(Given data Opens)
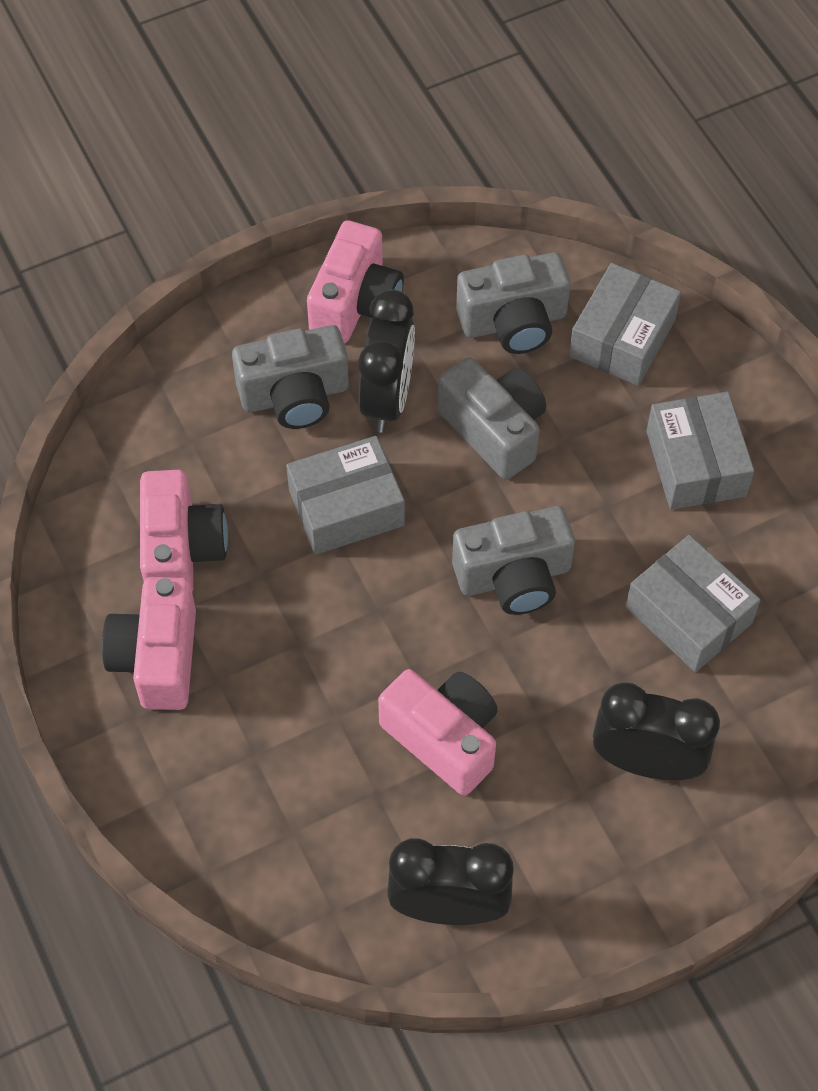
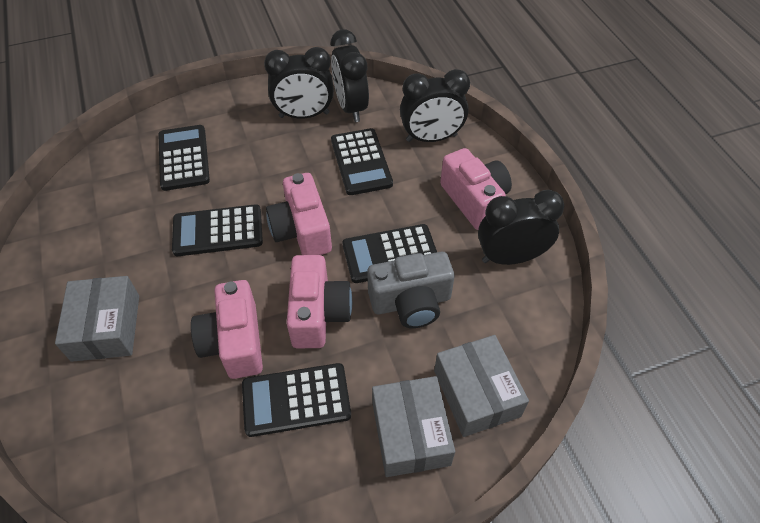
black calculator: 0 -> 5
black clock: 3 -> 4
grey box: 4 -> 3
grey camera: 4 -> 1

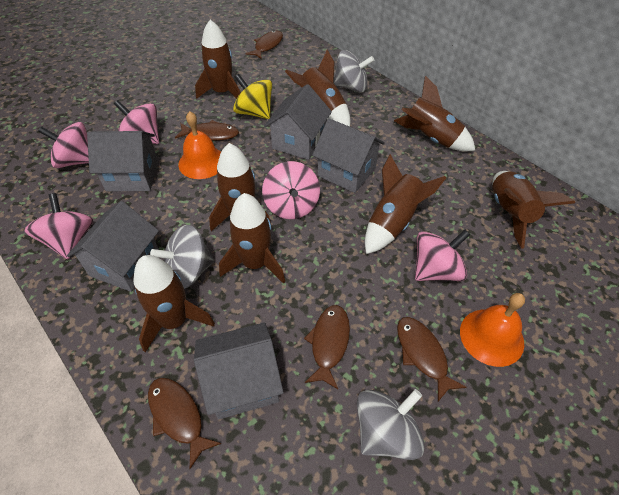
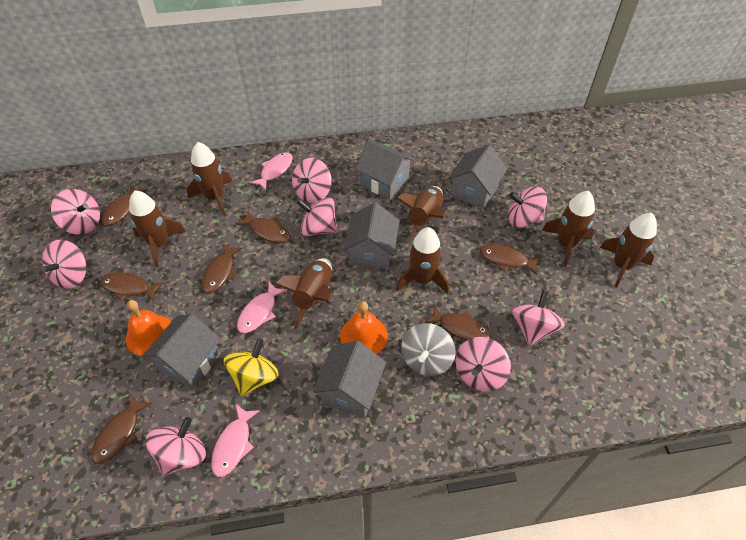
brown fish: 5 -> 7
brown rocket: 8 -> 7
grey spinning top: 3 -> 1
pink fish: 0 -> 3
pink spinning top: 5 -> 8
(Given data Closes)
Repeat the records above exactly, without any pictures.

black calculator: 0 -> 5
black clock: 3 -> 4
grey box: 4 -> 3
grey camera: 4 -> 1

brown fish: 5 -> 7
brown rocket: 8 -> 7
grey spinning top: 3 -> 1
pink fish: 0 -> 3
pink spinning top: 5 -> 8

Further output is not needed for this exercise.